• [WORK REQUEST]:
From the entries below, return only the lines starting at the one that contains "botón/naranja (540, 770)" and ending at the one that contains "- → Bauer [orange] (522, 351, 33, 57)", exactly as they stand.

——————

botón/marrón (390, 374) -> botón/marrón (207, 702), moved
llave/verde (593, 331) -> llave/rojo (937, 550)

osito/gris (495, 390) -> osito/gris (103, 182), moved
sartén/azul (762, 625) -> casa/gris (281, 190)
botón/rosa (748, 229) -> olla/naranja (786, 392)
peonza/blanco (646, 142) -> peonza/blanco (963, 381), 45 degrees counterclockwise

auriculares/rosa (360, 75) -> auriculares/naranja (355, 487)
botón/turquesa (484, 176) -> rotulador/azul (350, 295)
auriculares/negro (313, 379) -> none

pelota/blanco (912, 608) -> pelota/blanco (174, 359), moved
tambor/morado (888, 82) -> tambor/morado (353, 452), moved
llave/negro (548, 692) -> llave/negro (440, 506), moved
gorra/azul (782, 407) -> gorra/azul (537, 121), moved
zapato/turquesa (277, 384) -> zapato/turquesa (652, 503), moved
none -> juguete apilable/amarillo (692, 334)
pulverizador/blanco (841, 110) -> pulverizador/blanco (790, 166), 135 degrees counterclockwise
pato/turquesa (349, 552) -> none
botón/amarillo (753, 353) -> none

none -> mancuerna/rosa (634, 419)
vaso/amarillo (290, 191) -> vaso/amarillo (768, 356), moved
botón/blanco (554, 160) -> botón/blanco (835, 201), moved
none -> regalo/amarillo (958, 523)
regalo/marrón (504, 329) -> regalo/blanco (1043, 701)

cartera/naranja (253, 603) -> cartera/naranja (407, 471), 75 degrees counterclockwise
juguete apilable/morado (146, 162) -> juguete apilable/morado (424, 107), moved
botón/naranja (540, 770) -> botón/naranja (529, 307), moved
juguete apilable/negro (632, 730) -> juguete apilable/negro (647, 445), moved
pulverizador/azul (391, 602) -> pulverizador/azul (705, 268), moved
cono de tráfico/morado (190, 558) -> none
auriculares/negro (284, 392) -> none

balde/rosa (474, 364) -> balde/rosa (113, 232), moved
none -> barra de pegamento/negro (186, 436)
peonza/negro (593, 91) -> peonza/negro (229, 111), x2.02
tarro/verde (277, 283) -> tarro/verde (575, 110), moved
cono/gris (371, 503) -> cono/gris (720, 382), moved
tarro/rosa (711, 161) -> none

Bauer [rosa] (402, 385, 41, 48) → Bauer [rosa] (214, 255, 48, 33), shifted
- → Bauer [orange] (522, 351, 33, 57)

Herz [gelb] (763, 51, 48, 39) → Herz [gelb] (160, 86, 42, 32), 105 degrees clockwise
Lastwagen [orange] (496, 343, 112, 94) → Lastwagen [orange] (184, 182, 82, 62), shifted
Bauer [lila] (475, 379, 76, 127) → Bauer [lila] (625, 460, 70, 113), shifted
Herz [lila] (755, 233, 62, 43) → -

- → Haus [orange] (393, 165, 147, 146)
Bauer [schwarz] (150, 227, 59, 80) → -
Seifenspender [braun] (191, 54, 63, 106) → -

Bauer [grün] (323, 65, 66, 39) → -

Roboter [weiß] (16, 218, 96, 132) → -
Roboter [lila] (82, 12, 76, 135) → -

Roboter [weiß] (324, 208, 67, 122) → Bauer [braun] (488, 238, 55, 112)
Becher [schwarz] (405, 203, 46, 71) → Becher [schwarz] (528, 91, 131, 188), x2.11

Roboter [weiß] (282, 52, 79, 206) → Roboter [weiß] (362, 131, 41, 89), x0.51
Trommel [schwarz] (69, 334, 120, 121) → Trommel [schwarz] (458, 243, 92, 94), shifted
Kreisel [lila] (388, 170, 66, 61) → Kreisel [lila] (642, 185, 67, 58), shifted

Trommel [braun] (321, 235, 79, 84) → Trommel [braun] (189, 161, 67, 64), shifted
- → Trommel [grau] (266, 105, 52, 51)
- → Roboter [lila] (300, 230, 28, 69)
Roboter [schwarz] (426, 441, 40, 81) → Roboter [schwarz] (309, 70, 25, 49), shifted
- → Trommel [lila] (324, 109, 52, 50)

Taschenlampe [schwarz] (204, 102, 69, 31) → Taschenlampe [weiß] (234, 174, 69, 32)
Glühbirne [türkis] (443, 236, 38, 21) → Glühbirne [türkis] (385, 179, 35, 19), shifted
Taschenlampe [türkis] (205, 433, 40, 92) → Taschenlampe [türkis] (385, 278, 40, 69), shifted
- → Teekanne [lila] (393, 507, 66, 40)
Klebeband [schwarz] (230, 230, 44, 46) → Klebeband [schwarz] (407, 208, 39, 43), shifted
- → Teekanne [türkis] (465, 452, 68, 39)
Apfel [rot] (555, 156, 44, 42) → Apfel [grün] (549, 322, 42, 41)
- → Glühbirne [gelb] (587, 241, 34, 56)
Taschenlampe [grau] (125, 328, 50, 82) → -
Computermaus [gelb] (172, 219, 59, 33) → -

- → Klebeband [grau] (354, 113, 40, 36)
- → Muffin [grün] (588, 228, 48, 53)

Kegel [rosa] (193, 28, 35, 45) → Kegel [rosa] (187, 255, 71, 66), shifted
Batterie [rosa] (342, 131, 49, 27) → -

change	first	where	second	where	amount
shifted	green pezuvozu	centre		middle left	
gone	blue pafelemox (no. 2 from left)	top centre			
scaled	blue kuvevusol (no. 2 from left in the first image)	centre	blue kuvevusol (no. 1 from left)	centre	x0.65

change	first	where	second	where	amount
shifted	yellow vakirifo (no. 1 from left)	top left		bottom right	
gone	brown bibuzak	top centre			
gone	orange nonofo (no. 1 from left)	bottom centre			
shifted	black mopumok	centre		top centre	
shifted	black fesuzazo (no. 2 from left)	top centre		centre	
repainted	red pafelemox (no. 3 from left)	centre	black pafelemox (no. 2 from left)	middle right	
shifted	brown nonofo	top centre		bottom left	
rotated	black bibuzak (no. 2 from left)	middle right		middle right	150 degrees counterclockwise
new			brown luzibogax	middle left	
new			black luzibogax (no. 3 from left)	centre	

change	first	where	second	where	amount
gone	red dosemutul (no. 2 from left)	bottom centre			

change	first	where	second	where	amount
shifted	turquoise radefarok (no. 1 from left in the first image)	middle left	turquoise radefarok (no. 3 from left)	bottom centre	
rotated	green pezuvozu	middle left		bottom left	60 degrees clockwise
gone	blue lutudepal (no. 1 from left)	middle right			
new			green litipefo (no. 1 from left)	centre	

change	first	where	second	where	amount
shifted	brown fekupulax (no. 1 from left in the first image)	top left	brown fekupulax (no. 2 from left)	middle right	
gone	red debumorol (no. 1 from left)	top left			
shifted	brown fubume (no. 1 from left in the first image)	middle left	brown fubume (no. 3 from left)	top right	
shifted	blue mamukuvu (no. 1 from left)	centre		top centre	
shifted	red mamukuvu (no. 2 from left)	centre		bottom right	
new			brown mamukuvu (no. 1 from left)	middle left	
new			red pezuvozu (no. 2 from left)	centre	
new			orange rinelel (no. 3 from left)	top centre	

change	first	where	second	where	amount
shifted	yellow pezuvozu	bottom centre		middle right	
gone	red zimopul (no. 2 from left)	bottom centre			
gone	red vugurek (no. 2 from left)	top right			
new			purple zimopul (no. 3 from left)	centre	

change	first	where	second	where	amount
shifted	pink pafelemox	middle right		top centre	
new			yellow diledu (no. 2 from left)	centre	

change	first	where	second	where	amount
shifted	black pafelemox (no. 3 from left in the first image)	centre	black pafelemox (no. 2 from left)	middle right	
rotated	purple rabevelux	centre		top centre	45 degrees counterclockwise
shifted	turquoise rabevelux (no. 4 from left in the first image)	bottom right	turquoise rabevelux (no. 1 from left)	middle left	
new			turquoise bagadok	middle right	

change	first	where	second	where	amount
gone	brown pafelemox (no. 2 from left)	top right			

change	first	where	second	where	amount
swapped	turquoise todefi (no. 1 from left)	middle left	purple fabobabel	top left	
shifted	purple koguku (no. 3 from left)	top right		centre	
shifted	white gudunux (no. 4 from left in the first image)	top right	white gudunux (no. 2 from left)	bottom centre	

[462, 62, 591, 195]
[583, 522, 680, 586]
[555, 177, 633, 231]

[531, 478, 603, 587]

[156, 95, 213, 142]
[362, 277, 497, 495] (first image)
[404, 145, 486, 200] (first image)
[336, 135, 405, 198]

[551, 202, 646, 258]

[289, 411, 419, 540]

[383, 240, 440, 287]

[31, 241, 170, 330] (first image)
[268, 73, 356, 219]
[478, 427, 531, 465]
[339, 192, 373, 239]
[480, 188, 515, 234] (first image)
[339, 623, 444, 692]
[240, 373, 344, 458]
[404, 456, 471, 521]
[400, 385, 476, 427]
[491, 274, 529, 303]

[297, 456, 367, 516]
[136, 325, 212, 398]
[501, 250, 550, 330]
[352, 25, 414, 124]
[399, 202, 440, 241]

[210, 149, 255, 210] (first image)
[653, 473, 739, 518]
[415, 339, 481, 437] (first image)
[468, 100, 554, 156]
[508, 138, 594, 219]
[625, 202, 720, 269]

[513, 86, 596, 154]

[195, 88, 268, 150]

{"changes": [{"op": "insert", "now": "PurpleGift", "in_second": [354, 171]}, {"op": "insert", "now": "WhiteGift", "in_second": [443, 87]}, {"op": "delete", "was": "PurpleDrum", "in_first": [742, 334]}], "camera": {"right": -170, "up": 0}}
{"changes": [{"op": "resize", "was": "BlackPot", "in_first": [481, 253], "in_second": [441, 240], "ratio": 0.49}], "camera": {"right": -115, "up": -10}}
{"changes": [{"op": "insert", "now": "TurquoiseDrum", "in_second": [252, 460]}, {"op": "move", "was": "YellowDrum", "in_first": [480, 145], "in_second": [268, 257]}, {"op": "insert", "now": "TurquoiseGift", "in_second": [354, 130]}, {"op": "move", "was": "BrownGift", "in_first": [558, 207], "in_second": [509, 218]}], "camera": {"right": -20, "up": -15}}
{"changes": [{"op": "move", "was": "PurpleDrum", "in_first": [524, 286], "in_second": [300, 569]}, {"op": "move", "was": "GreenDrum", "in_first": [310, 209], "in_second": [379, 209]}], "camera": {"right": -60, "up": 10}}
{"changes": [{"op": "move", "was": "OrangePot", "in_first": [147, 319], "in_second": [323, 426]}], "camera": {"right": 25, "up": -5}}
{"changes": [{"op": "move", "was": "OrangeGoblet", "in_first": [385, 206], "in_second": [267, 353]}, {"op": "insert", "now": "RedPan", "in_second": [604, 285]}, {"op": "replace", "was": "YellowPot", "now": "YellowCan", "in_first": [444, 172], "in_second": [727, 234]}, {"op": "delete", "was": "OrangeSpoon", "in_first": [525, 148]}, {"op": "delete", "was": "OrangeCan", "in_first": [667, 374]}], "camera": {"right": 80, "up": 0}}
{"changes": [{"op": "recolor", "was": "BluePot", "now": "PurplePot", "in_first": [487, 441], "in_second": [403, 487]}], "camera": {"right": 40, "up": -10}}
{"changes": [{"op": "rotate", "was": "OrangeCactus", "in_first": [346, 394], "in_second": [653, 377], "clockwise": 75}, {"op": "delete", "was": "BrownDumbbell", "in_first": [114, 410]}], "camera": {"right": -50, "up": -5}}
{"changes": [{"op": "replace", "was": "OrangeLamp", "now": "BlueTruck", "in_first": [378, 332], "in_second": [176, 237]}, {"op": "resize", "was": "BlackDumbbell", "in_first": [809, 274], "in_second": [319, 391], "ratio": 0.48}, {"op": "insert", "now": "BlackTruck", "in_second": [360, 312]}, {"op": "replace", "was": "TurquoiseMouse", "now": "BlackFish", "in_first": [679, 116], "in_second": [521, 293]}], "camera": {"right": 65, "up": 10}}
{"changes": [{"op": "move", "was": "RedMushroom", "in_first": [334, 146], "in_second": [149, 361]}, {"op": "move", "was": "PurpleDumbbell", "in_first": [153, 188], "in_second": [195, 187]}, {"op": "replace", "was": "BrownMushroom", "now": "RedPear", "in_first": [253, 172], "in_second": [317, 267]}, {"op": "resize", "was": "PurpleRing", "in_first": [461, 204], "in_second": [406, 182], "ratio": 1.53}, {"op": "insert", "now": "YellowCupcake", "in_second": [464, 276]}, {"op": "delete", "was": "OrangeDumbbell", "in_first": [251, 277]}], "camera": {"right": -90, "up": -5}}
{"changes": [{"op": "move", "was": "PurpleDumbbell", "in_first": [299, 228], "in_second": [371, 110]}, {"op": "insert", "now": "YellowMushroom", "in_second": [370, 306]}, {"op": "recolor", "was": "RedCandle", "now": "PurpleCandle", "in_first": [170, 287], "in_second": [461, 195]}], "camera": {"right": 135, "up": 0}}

——————

• [WRITTEN REPLY]:
botón/naranja (540, 770) -> botón/naranja (529, 307), moved
juguete apilable/negro (632, 730) -> juguete apilable/negro (647, 445), moved
pulverizador/azul (391, 602) -> pulverizador/azul (705, 268), moved
cono de tráfico/morado (190, 558) -> none
auriculares/negro (284, 392) -> none

balde/rosa (474, 364) -> balde/rosa (113, 232), moved
none -> barra de pegamento/negro (186, 436)
peonza/negro (593, 91) -> peonza/negro (229, 111), x2.02
tarro/verde (277, 283) -> tarro/verde (575, 110), moved
cono/gris (371, 503) -> cono/gris (720, 382), moved
tarro/rosa (711, 161) -> none

Bauer [rosa] (402, 385, 41, 48) → Bauer [rosa] (214, 255, 48, 33), shifted
- → Bauer [orange] (522, 351, 33, 57)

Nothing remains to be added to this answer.